*** Records

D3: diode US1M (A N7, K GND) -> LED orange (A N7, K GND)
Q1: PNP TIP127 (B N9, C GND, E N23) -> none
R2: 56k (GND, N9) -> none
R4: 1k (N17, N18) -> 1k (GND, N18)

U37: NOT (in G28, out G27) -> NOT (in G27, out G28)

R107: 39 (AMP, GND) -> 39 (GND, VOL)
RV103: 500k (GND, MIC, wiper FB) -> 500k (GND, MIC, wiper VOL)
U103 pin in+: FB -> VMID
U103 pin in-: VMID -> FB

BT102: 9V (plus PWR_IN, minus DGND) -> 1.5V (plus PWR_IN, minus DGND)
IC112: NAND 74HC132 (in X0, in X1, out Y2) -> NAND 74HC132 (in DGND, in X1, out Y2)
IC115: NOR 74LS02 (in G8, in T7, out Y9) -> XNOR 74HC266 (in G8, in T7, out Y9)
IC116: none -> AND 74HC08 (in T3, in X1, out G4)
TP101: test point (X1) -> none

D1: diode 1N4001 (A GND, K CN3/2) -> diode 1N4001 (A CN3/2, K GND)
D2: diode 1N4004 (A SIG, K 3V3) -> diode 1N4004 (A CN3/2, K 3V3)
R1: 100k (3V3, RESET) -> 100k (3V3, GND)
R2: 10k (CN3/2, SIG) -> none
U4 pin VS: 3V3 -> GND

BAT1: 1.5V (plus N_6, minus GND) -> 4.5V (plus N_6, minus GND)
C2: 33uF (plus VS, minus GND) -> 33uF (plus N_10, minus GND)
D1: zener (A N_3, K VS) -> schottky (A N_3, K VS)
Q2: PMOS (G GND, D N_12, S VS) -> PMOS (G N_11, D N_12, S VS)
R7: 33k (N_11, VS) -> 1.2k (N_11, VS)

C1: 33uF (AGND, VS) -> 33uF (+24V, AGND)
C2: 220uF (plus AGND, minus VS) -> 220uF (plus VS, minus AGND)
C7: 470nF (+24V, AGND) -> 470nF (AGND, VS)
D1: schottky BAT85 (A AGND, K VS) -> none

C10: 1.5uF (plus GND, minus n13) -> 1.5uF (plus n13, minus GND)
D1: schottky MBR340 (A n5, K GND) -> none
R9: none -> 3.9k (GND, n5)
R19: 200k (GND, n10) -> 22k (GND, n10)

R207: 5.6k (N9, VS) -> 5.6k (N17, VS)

******

__Task prompt__. Beginning at the line above with "TP101: test point (X1) -> none" and finishing at the line with "R9: none -> 3.9k (GND, n5)", return each line exactly and return nothing else.

__Your response__.
TP101: test point (X1) -> none

D1: diode 1N4001 (A GND, K CN3/2) -> diode 1N4001 (A CN3/2, K GND)
D2: diode 1N4004 (A SIG, K 3V3) -> diode 1N4004 (A CN3/2, K 3V3)
R1: 100k (3V3, RESET) -> 100k (3V3, GND)
R2: 10k (CN3/2, SIG) -> none
U4 pin VS: 3V3 -> GND

BAT1: 1.5V (plus N_6, minus GND) -> 4.5V (plus N_6, minus GND)
C2: 33uF (plus VS, minus GND) -> 33uF (plus N_10, minus GND)
D1: zener (A N_3, K VS) -> schottky (A N_3, K VS)
Q2: PMOS (G GND, D N_12, S VS) -> PMOS (G N_11, D N_12, S VS)
R7: 33k (N_11, VS) -> 1.2k (N_11, VS)

C1: 33uF (AGND, VS) -> 33uF (+24V, AGND)
C2: 220uF (plus AGND, minus VS) -> 220uF (plus VS, minus AGND)
C7: 470nF (+24V, AGND) -> 470nF (AGND, VS)
D1: schottky BAT85 (A AGND, K VS) -> none

C10: 1.5uF (plus GND, minus n13) -> 1.5uF (plus n13, minus GND)
D1: schottky MBR340 (A n5, K GND) -> none
R9: none -> 3.9k (GND, n5)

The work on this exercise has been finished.